* **SET EXERCISE**:
Turn every line of the entries below into a numbered list, skipping any blank lines. Leave the pictures out of the answer.

Source entries
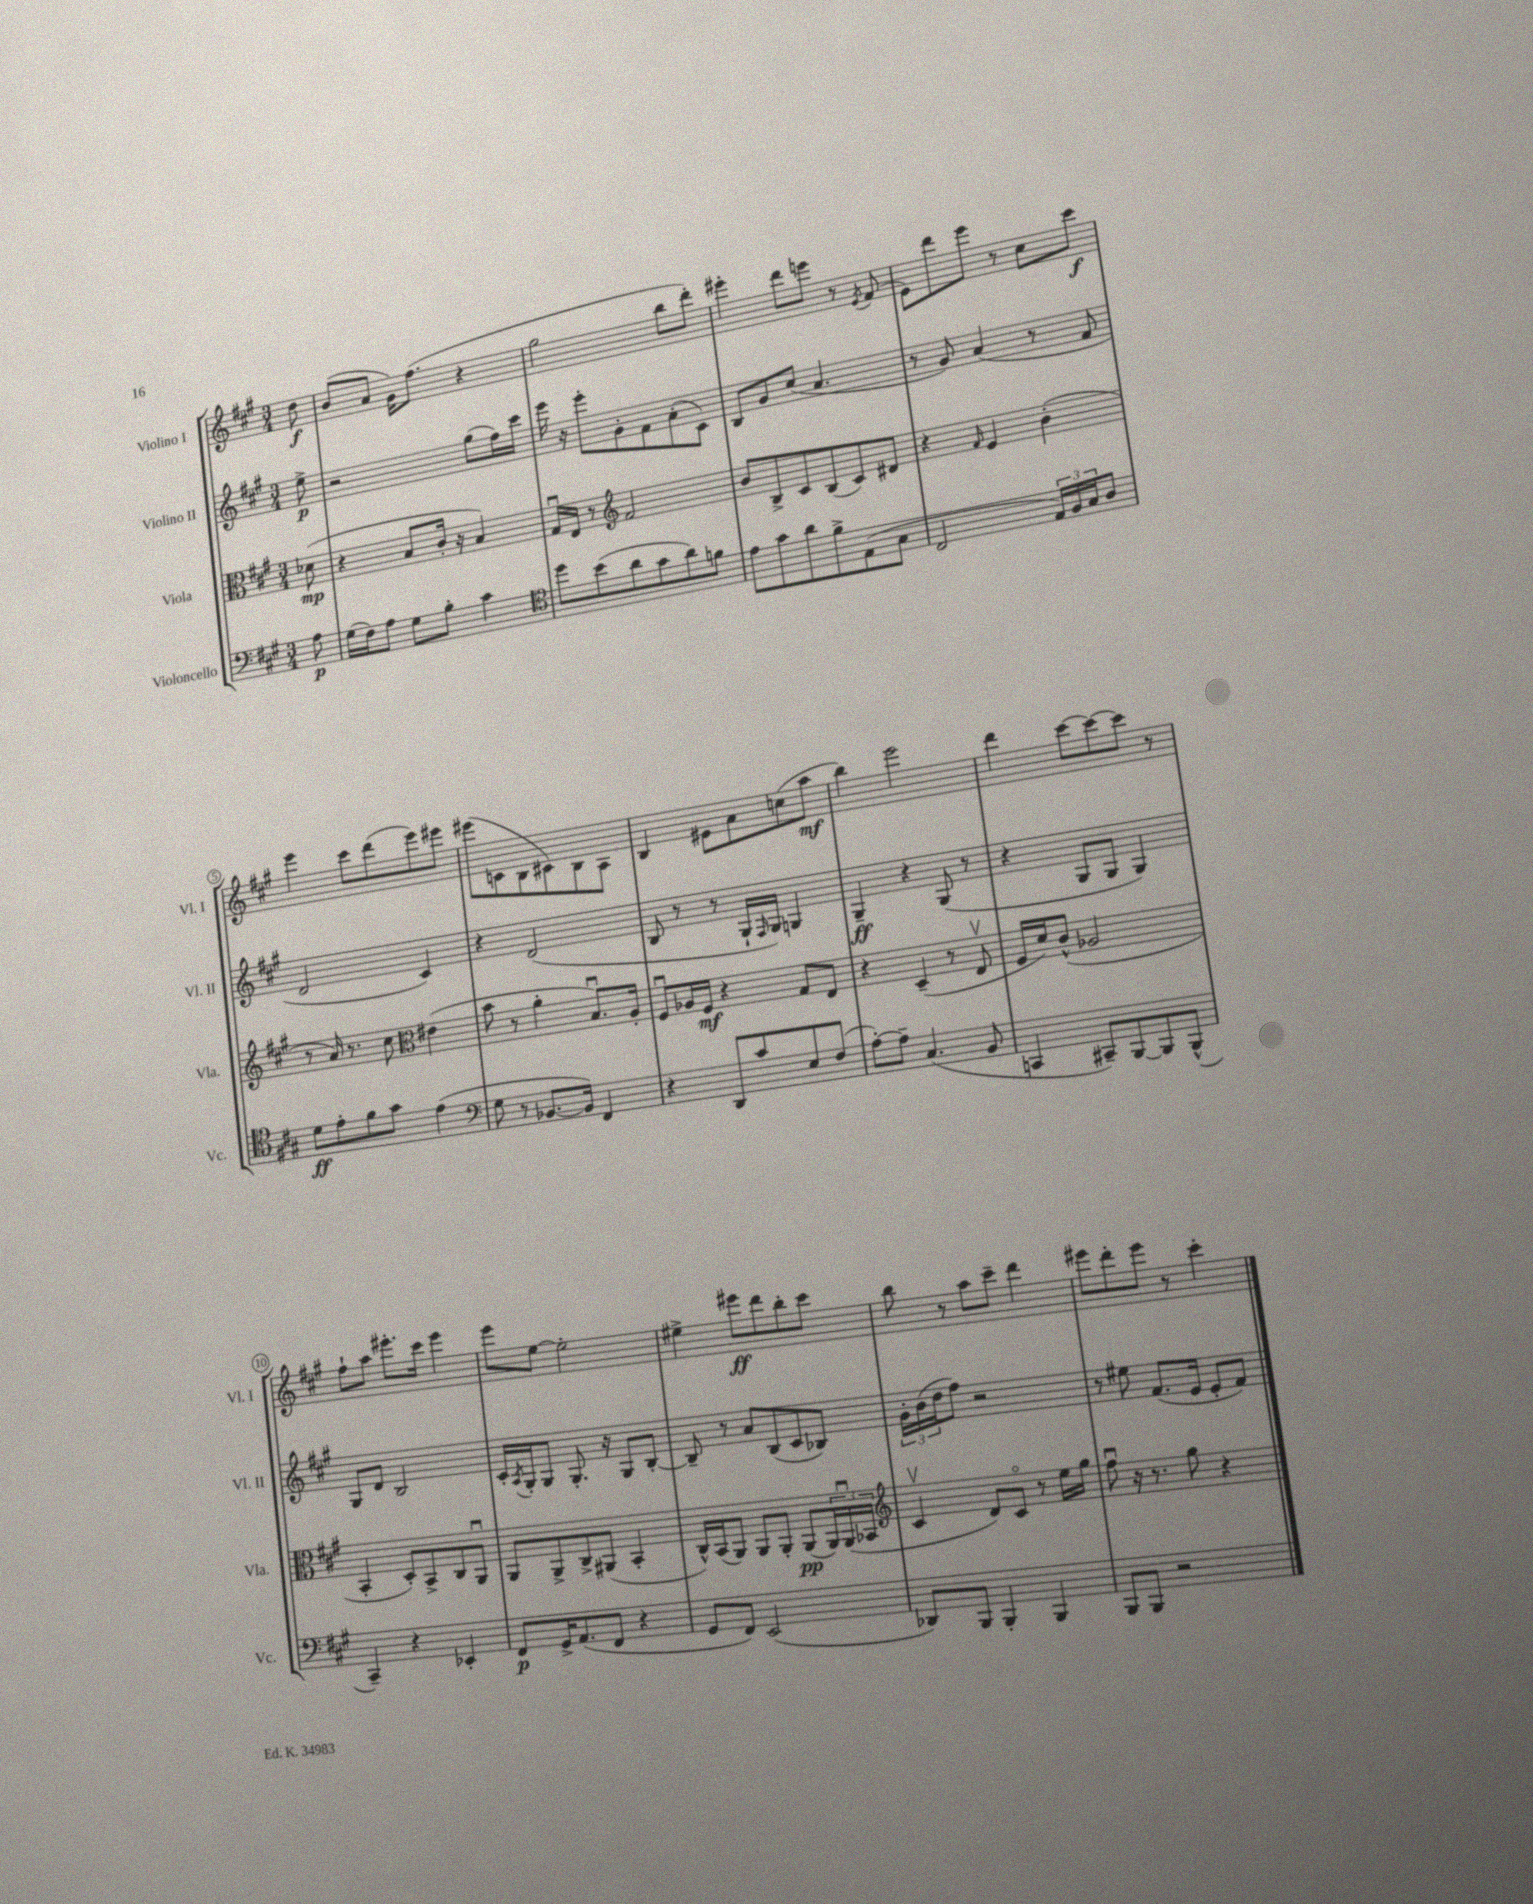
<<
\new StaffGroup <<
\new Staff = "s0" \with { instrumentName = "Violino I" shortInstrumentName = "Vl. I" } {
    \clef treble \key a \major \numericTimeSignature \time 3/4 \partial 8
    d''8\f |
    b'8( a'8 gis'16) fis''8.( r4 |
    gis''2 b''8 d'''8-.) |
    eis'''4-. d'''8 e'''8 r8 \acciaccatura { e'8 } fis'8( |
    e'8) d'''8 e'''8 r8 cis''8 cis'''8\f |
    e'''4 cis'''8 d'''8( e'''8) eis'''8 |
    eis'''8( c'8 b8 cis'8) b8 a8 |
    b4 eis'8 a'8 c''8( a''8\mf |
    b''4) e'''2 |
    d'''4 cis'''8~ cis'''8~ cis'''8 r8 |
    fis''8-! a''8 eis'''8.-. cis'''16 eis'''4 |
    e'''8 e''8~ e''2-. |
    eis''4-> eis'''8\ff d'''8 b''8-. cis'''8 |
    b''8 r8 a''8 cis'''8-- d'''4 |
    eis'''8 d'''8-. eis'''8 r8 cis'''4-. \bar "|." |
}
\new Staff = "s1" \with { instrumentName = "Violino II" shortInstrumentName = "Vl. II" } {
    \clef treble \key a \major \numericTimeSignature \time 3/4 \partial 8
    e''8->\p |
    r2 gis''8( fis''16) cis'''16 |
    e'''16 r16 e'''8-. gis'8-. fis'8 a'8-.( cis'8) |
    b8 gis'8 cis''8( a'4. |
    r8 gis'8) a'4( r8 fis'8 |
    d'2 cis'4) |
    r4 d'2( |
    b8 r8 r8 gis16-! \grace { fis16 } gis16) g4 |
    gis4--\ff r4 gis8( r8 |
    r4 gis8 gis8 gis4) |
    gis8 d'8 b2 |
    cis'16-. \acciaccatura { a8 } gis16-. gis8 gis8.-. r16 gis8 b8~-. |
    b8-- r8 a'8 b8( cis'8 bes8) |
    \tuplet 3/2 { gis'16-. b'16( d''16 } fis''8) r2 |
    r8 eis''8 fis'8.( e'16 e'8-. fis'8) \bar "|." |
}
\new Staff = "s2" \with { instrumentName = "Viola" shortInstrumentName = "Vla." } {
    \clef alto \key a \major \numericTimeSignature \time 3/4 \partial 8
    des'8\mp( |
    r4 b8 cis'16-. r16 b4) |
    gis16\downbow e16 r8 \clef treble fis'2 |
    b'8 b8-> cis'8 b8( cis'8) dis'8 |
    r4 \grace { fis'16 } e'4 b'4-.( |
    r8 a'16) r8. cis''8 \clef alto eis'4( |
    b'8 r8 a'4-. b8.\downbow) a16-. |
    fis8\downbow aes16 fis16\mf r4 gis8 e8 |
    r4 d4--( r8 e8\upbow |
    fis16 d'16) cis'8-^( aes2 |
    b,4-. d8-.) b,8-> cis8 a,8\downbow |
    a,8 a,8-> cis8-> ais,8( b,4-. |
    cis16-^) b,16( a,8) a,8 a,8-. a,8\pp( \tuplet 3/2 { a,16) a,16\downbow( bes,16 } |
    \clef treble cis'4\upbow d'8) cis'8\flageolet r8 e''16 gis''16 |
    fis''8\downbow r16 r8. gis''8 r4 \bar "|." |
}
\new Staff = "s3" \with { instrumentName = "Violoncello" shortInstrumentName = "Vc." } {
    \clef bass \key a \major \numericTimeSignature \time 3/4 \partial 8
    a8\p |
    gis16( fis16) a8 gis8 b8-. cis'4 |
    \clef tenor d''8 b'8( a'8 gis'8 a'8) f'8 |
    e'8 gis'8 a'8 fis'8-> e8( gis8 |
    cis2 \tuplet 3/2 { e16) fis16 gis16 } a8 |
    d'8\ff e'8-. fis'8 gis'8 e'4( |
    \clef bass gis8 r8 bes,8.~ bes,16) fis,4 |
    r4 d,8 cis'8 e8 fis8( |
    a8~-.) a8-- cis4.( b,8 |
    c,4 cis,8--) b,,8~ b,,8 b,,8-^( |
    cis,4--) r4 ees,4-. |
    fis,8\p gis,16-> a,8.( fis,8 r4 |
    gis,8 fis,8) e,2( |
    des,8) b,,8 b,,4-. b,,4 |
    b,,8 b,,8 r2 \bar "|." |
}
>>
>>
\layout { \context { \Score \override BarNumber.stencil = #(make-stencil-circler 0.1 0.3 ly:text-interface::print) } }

* **SOLUTION TO THIS TASK**:
1. <<
2. \new StaffGroup <<
3. \new Staff = "s0" \with { instrumentName = "Violino I" shortInstrumentName = "Vl. I" } {
4.     \clef treble \key a \major \numericTimeSignature \time 3/4 \partial 8
5.     d''8\f |
6.     b'8( a'8 gis'16) fis''8.( r4 |
7.     gis''2 b''8 d'''8-.) |
8.     eis'''4-. d'''8 e'''8 r8 \acciaccatura { e'8 } fis'8( |
9.     e'8) d'''8 e'''8 r8 cis''8 cis'''8\f |
10.     e'''4 cis'''8 d'''8( e'''8) eis'''8 |
11.     eis'''8( c'8 b8 cis'8) b8 a8 |
12.     b4 eis'8 a'8 c''8( a''8\mf |
13.     b''4) e'''2 |
14.     d'''4 cis'''8~ cis'''8~ cis'''8 r8 |
15.     fis''8-! a''8 eis'''8.-. cis'''16 eis'''4 |
16.     e'''8 e''8~ e''2-. |
17.     eis''4-> eis'''8\ff d'''8 b''8-. cis'''8 |
18.     b''8 r8 a''8 cis'''8-- d'''4 |
19.     eis'''8 d'''8-. eis'''8 r8 cis'''4-. \bar "|." |
20. }
21. \new Staff = "s1" \with { instrumentName = "Violino II" shortInstrumentName = "Vl. II" } {
22.     \clef treble \key a \major \numericTimeSignature \time 3/4 \partial 8
23.     e''8->\p |
24.     r2 gis''8( fis''16) cis'''16 |
25.     e'''16 r16 e'''8-. gis'8-. fis'8 a'8-.( cis'8) |
26.     b8 gis'8 cis''8( a'4. |
27.     r8 gis'8) a'4( r8 fis'8 |
28.     d'2 cis'4) |
29.     r4 d'2( |
30.     b8 r8 r8 gis16-! \grace { fis16 } gis16) g4 |
31.     gis4--\ff r4 gis8( r8 |
32.     r4 gis8 gis8 gis4) |
33.     gis8 d'8 b2 |
34.     cis'16-. \acciaccatura { a8 } gis16-. gis8 gis8.-. r16 gis8 b8~-. |
35.     b8-- r8 a'8 b8( cis'8 bes8) |
36.     \tuplet 3/2 { gis'16-. b'16( d''16 } fis''8) r2 |
37.     r8 eis''8 fis'8.( e'16 e'8-. fis'8) \bar "|." |
38. }
39. \new Staff = "s2" \with { instrumentName = "Viola" shortInstrumentName = "Vla." } {
40.     \clef alto \key a \major \numericTimeSignature \time 3/4 \partial 8
41.     des'8\mp( |
42.     r4 b8 cis'16-. r16 b4) |
43.     gis16\downbow e16 r8 \clef treble fis'2 |
44.     b'8 b8-> cis'8 b8( cis'8) dis'8 |
45.     r4 \grace { fis'16 } e'4 b'4-.( |
46.     r8 a'16) r8. cis''8 \clef alto eis'4( |
47.     b'8 r8 a'4-. b8.\downbow) a16-. |
48.     fis8\downbow aes16 fis16\mf r4 gis8 e8 |
49.     r4 d4--( r8 e8\upbow |
50.     fis16 d'16) cis'8-^( aes2 |
51.     b,4-. d8-.) b,8-> cis8 a,8\downbow |
52.     a,8 a,8-> cis8-> ais,8( b,4-. |
53.     cis16-^) b,16( a,8) a,8 a,8-. a,8\pp( \tuplet 3/2 { a,16) a,16\downbow( bes,16 } |
54.     \clef treble cis'4\upbow d'8) cis'8\flageolet r8 e''16 gis''16 |
55.     fis''8\downbow r16 r8. gis''8 r4 \bar "|." |
56. }
57. \new Staff = "s3" \with { instrumentName = "Violoncello" shortInstrumentName = "Vc." } {
58.     \clef bass \key a \major \numericTimeSignature \time 3/4 \partial 8
59.     a8\p |
60.     gis16( fis16) a8 gis8 b8-. cis'4 |
61.     \clef tenor d''8 b'8( a'8 gis'8 a'8) f'8 |
62.     e'8 gis'8 a'8 fis'8-> e8( gis8 |
63.     cis2 \tuplet 3/2 { e16) fis16 gis16 } a8 |
64.     d'8\ff e'8-. fis'8 gis'8 e'4( |
65.     \clef bass gis8 r8 bes,8.~ bes,16) fis,4 |
66.     r4 d,8 cis'8 e8 fis8( |
67.     a8~-.) a8-- cis4.( b,8 |
68.     c,4 cis,8--) b,,8~ b,,8 b,,8-^( |
69.     cis,4--) r4 ees,4-. |
70.     fis,8\p gis,16-> a,8.( fis,8 r4 |
71.     gis,8 fis,8) e,2( |
72.     des,8) b,,8 b,,4-. b,,4 |
73.     b,,8 b,,8 r2 \bar "|." |
74. }
75. >>
76. >>
77. \layout { \context { \Score \override BarNumber.stencil = #(make-stencil-circler 0.1 0.3 ly:text-interface::print) } }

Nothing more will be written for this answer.